# Problem requirements:
Restrict the output to the lines below starting at the one that contains "D2: diode BAV21" and ending at the one that contains "D1: diode US1M", and restate them word for word, both ends included.

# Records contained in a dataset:
• • • • •

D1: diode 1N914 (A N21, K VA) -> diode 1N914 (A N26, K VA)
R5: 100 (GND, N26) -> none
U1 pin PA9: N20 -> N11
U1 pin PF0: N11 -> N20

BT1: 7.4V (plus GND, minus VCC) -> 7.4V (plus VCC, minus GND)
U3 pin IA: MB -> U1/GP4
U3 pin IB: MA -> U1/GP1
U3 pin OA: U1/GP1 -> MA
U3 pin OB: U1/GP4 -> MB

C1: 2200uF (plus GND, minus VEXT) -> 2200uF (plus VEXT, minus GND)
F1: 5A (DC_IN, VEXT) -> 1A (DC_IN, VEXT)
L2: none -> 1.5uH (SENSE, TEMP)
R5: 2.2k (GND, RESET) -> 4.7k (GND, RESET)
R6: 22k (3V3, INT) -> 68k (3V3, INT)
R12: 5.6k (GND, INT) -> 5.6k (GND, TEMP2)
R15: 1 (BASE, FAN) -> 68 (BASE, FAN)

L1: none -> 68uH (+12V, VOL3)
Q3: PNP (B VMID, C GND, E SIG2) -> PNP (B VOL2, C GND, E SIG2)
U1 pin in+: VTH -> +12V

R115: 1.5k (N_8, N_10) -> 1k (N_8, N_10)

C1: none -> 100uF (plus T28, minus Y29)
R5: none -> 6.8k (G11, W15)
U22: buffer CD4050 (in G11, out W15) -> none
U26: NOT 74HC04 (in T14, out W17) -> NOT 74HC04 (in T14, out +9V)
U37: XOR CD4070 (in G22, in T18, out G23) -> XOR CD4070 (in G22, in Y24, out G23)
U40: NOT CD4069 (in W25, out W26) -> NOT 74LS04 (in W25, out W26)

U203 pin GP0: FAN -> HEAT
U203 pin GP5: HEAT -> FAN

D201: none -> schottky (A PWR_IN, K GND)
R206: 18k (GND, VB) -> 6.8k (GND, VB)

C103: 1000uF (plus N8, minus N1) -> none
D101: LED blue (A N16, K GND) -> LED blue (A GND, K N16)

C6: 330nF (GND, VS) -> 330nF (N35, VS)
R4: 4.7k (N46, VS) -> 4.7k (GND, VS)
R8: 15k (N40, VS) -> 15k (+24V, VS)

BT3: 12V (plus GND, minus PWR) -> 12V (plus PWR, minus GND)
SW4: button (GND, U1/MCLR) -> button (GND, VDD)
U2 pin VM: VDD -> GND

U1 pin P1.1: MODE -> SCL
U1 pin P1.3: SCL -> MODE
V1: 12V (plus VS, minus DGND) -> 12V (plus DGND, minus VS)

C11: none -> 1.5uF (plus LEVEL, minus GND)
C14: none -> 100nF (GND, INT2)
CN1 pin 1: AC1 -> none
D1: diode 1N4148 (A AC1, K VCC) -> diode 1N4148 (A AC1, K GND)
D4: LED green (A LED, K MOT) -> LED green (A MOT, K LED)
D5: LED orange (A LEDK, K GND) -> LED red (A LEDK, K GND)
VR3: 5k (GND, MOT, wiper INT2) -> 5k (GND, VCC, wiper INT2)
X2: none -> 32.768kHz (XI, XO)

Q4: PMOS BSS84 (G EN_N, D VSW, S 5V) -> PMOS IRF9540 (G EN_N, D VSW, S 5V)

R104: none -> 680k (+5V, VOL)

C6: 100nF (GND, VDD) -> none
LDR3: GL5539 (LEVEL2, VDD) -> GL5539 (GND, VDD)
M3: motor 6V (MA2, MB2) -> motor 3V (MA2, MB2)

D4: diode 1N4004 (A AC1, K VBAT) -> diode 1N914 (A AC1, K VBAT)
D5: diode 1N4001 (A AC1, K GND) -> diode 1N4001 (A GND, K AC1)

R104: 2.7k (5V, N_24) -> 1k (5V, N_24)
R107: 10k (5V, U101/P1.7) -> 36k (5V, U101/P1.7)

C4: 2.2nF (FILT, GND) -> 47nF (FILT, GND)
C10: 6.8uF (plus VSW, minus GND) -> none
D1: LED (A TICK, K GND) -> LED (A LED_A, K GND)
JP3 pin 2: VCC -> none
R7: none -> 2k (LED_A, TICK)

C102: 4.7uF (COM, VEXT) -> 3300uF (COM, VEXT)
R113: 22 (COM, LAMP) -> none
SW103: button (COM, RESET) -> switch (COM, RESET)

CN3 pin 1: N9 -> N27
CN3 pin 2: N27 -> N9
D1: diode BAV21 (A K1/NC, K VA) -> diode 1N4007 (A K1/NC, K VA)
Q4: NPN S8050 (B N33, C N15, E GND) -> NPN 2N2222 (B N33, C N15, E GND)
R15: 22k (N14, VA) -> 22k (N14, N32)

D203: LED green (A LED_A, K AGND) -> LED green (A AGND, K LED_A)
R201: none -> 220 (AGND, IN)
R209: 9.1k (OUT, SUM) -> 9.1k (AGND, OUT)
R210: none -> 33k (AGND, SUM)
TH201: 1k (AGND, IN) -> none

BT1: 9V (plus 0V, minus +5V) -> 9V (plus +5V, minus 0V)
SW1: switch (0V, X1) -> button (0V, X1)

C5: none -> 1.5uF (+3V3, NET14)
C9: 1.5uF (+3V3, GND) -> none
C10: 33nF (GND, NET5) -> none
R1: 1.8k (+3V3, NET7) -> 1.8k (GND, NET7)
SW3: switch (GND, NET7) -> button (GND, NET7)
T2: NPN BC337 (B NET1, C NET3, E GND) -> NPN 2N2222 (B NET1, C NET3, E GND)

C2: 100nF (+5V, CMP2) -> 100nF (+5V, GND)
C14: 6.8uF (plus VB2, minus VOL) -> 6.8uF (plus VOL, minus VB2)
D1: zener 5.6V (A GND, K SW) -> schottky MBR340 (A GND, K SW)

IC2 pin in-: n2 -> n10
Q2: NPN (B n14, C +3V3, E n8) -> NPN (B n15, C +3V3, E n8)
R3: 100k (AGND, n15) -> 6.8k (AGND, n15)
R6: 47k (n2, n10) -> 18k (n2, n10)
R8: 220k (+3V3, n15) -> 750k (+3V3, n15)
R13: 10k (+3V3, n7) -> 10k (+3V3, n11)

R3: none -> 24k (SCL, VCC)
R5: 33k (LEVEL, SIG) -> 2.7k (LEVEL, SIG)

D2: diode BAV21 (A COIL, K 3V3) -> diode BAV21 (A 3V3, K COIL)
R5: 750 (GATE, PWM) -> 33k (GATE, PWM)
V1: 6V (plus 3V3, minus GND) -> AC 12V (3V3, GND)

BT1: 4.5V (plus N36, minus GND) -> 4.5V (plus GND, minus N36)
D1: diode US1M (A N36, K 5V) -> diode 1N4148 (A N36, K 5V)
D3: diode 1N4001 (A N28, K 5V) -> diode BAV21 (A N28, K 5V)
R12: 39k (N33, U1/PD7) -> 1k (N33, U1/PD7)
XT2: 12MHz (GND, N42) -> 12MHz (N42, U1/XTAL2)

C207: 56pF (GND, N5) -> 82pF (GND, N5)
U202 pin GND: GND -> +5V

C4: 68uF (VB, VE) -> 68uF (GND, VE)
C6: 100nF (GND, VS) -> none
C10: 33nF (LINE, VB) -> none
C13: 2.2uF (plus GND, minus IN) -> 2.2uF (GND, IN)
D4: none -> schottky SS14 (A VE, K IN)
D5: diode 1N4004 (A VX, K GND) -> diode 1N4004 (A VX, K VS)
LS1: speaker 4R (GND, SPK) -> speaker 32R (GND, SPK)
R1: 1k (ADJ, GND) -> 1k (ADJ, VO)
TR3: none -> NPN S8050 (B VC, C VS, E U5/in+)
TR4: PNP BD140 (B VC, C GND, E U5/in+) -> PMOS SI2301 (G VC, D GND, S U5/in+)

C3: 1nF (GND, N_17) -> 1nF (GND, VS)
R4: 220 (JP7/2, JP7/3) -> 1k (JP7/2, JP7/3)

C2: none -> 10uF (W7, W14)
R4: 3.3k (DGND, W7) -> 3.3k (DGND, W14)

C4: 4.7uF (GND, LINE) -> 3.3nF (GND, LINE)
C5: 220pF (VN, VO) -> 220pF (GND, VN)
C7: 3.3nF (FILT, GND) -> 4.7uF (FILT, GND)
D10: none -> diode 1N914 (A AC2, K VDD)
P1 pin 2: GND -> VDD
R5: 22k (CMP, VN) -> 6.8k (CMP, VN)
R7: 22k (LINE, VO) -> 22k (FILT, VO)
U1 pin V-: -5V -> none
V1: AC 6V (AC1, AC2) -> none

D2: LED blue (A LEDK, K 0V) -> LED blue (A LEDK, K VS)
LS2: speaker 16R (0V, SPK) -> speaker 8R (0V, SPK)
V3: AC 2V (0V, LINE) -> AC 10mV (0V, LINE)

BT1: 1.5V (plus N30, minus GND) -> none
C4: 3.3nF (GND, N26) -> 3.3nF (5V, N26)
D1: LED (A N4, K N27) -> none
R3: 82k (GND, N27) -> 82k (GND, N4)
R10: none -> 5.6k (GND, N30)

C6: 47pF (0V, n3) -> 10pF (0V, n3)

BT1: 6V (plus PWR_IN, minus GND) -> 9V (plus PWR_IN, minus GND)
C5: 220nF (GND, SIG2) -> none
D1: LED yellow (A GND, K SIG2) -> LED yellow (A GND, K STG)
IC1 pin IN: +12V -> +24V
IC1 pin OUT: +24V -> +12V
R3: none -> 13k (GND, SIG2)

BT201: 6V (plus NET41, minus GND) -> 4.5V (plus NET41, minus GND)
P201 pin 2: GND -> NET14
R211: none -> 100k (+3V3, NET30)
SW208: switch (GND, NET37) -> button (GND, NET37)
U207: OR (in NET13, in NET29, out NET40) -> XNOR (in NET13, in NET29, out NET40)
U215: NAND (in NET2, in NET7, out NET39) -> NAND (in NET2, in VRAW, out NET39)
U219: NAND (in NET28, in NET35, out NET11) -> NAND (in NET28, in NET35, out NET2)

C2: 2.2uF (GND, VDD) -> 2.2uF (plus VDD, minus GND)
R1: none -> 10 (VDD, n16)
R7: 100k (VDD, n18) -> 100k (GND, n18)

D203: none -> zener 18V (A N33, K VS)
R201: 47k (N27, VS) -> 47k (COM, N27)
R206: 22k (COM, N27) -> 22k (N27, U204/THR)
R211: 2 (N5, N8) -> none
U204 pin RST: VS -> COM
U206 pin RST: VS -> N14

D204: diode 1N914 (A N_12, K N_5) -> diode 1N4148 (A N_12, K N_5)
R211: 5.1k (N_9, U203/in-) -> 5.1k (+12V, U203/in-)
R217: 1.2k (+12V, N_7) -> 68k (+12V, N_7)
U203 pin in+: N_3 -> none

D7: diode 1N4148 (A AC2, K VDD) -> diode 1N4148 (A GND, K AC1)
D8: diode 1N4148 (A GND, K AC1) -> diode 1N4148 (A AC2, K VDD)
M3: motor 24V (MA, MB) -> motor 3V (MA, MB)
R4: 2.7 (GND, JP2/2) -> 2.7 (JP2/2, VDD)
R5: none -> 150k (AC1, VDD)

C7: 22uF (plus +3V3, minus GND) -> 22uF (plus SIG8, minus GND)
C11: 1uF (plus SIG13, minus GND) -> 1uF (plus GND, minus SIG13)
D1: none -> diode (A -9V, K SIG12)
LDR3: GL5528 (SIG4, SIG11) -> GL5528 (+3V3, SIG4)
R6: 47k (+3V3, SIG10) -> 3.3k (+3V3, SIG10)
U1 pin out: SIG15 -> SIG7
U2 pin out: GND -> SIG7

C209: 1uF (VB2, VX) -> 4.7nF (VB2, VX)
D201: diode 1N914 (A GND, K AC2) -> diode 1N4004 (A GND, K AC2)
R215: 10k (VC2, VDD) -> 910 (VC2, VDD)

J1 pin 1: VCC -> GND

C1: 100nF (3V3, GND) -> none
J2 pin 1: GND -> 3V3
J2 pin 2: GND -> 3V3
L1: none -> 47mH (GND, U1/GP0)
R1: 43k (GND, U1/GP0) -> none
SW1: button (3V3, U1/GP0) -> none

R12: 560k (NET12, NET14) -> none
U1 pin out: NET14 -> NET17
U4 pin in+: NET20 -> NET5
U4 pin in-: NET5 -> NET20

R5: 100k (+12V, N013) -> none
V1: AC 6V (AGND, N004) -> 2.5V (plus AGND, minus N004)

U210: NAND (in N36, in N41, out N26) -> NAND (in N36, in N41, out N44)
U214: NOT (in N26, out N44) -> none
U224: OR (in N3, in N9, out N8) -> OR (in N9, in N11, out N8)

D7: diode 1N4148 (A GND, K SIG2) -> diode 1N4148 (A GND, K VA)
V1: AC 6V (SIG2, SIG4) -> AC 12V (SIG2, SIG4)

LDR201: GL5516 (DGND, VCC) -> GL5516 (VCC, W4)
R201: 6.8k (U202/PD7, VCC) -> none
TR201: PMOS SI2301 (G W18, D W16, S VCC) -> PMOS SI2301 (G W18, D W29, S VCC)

• • • • •

# Output:
D2: diode BAV21 (A COIL, K 3V3) -> diode BAV21 (A 3V3, K COIL)
R5: 750 (GATE, PWM) -> 33k (GATE, PWM)
V1: 6V (plus 3V3, minus GND) -> AC 12V (3V3, GND)

BT1: 4.5V (plus N36, minus GND) -> 4.5V (plus GND, minus N36)
D1: diode US1M (A N36, K 5V) -> diode 1N4148 (A N36, K 5V)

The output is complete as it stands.